START INPUT DATA
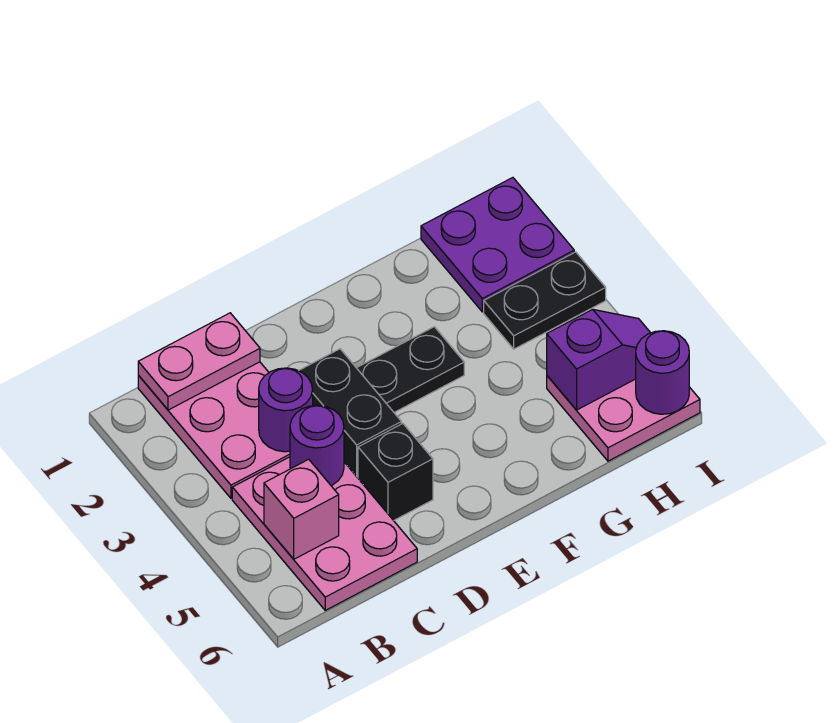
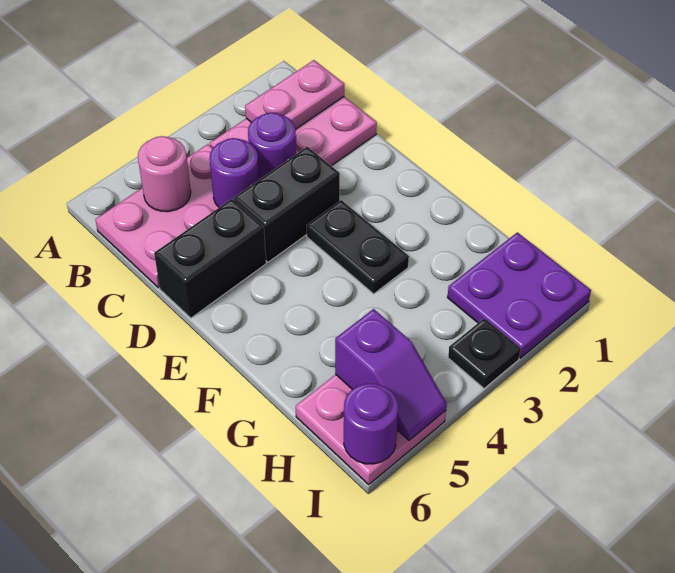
pink plate B1:C1 level 2 -> pink plate B1:B2 level 2
pink brick B5 level 2 -> pink round brick B5 level 2
black brick D5 level 1 -> black brick D5:D6 level 1
black plate H3:I3 level 1 -> black plate I3 level 1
END INPUT DATA
• ASSIGNMENT: Minus its pictures, the full listing should be copied verbatim.

• REPLY TO THE EXERCISE:
pink plate B1:C1 level 2 -> pink plate B1:B2 level 2
pink brick B5 level 2 -> pink round brick B5 level 2
black brick D5 level 1 -> black brick D5:D6 level 1
black plate H3:I3 level 1 -> black plate I3 level 1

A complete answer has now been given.